Segment Start: PROVIDED INFORMATION

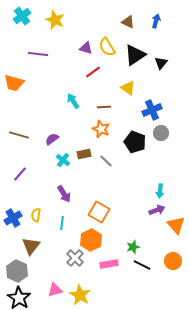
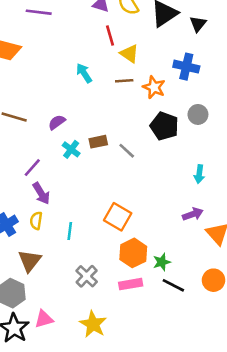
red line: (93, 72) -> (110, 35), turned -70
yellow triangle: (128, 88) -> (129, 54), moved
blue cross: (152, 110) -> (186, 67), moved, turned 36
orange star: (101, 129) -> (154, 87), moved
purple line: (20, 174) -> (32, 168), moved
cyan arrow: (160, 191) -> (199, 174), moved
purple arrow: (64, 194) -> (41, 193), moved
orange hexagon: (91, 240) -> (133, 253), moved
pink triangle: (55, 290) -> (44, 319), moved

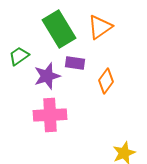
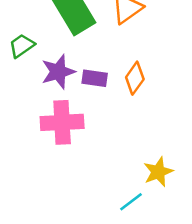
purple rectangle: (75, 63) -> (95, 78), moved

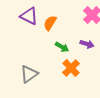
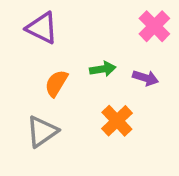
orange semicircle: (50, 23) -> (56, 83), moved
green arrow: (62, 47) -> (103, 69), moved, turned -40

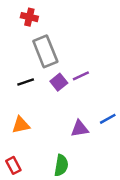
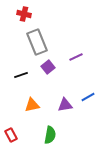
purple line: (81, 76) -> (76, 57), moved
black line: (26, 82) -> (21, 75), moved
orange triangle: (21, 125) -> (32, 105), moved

Segment End: PROVIDED INFORMATION

• EXERCISE REQUIREMENTS:
All lines from the one holding "pink triangle: (55, 290) -> (44, 319), moved" through the last line of the records need to be copied exactly, both ends included, and the pictures left behind.

• EXPECTED OUTPUT:
pink triangle: (55, 290) -> (44, 319), moved

purple rectangle: (75, 63) -> (95, 78), moved

orange semicircle: (50, 23) -> (56, 83), moved
green arrow: (62, 47) -> (103, 69), moved, turned -40

purple line: (81, 76) -> (76, 57), moved
black line: (26, 82) -> (21, 75), moved
orange triangle: (21, 125) -> (32, 105), moved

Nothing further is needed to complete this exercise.